■ **EXERCISE BRIEF**:
What follows is a set of records. Retype them exactly, leaving out the pictures.

Top of SUPPLIED RECORDS

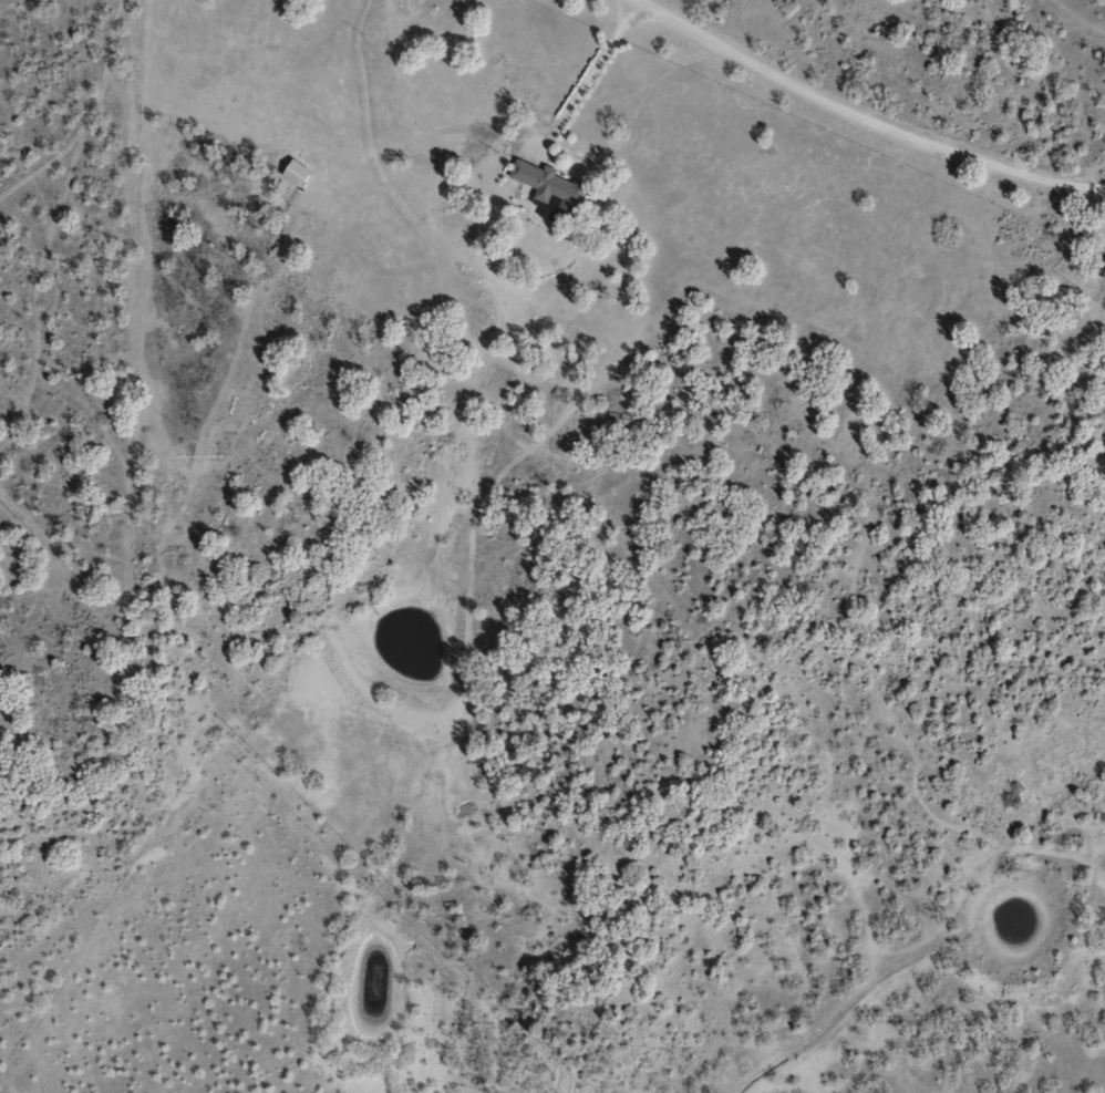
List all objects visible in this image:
road: (860, 117)
building: (292, 171)
building: (548, 187)
building: (1102, 270)

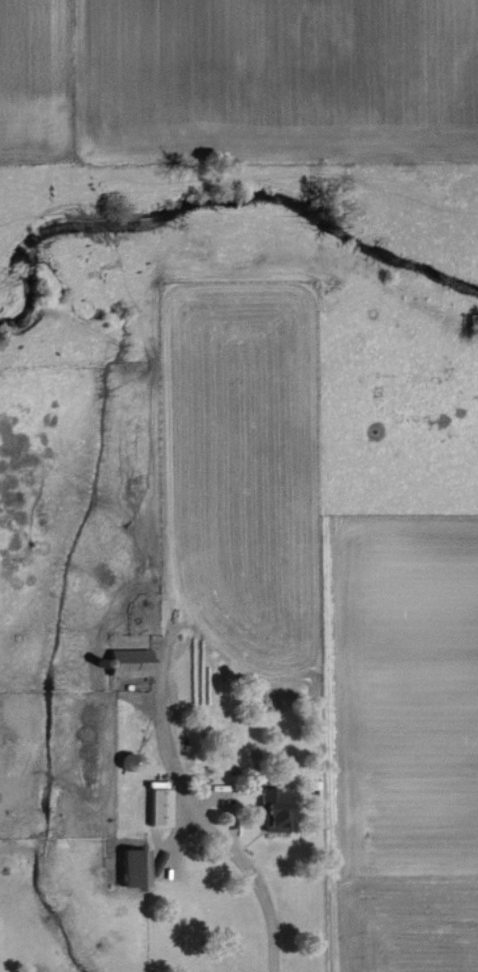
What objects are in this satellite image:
building: (122, 662)
building: (265, 809)
building: (127, 868)
road: (257, 879)

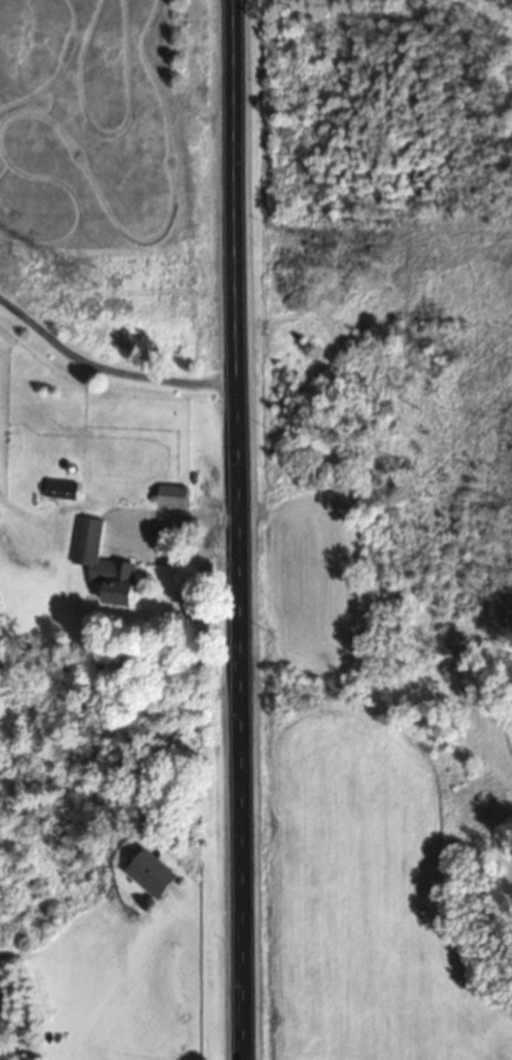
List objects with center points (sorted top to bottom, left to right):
power tower: (87, 287)
road: (105, 372)
building: (63, 491)
building: (175, 498)
road: (235, 530)
road: (138, 535)
building: (117, 582)
building: (153, 876)

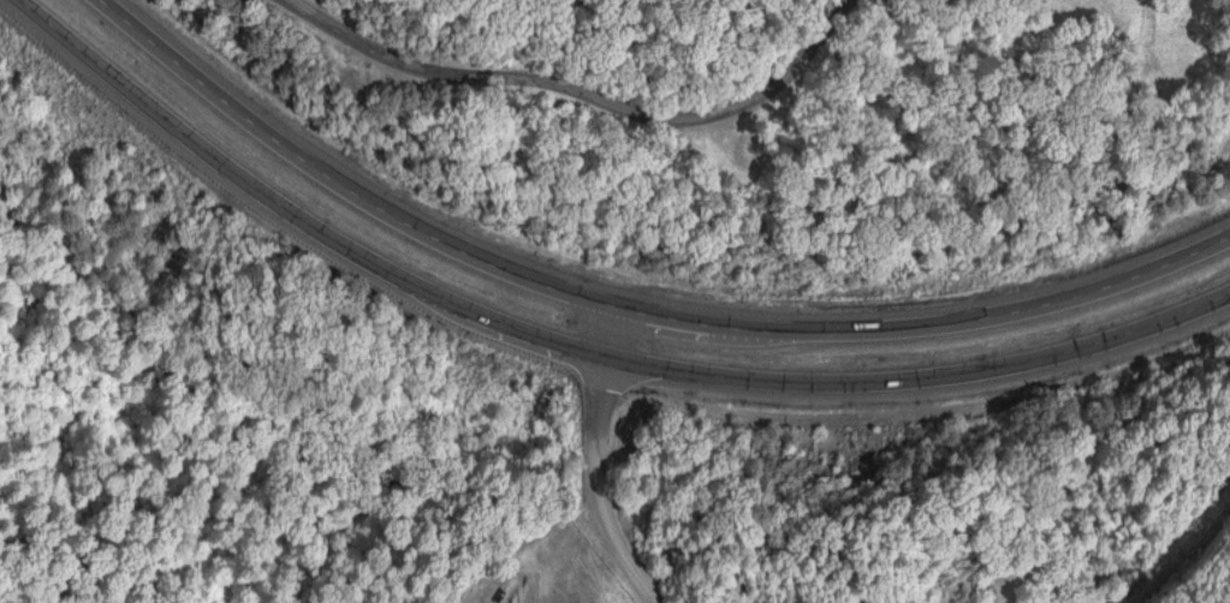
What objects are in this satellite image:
road: (587, 98)
road: (625, 310)
road: (577, 349)
road: (593, 464)

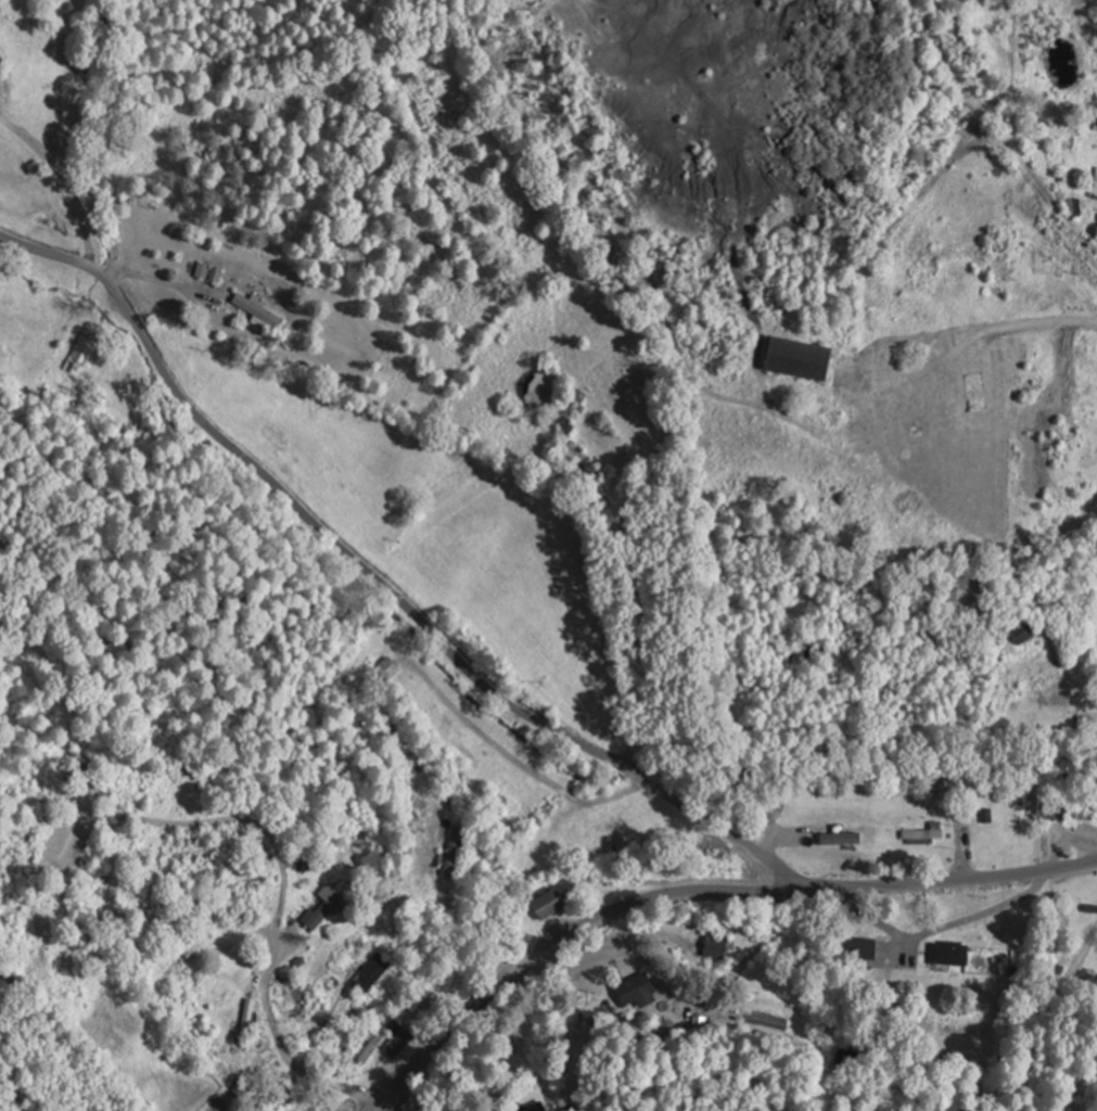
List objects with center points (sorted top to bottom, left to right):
building: (1096, 186)
road: (1043, 194)
building: (204, 271)
building: (260, 311)
building: (84, 350)
building: (805, 358)
building: (584, 462)
road: (381, 586)
building: (1028, 632)
building: (420, 693)
building: (465, 752)
building: (940, 784)
building: (1053, 806)
building: (924, 833)
building: (841, 838)
building: (620, 841)
building: (539, 848)
building: (455, 850)
road: (696, 892)
building: (551, 903)
building: (328, 906)
building: (718, 945)
building: (862, 947)
building: (950, 952)
building: (372, 971)
building: (638, 991)
building: (420, 1006)
building: (776, 1026)
building: (322, 1029)
building: (962, 1029)
building: (395, 1035)
building: (241, 1087)
building: (534, 1106)
building: (447, 1110)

Bottom of SUPPLIED RECORDS

■ **RESPONSE BOX**:
List all objects visible in this image:
road: (860, 117)
building: (292, 171)
building: (548, 187)
building: (1102, 270)

What objects are in this satellite image:
building: (122, 662)
building: (265, 809)
building: (127, 868)
road: (257, 879)

List objects with center points (sorted top to bottom, left to right):
power tower: (87, 287)
road: (105, 372)
building: (63, 491)
building: (175, 498)
road: (235, 530)
road: (138, 535)
building: (117, 582)
building: (153, 876)

What objects are in this satellite image:
road: (587, 98)
road: (625, 310)
road: (577, 349)
road: (593, 464)

List objects with center points (sorted top to bottom, left to right):
building: (1096, 186)
road: (1043, 194)
building: (204, 271)
building: (260, 311)
building: (84, 350)
building: (805, 358)
building: (584, 462)
road: (381, 586)
building: (1028, 632)
building: (420, 693)
building: (465, 752)
building: (940, 784)
building: (1053, 806)
building: (924, 833)
building: (841, 838)
building: (620, 841)
building: (539, 848)
building: (455, 850)
road: (696, 892)
building: (551, 903)
building: (328, 906)
building: (718, 945)
building: (862, 947)
building: (950, 952)
building: (372, 971)
building: (638, 991)
building: (420, 1006)
building: (776, 1026)
building: (322, 1029)
building: (962, 1029)
building: (395, 1035)
building: (241, 1087)
building: (534, 1106)
building: (447, 1110)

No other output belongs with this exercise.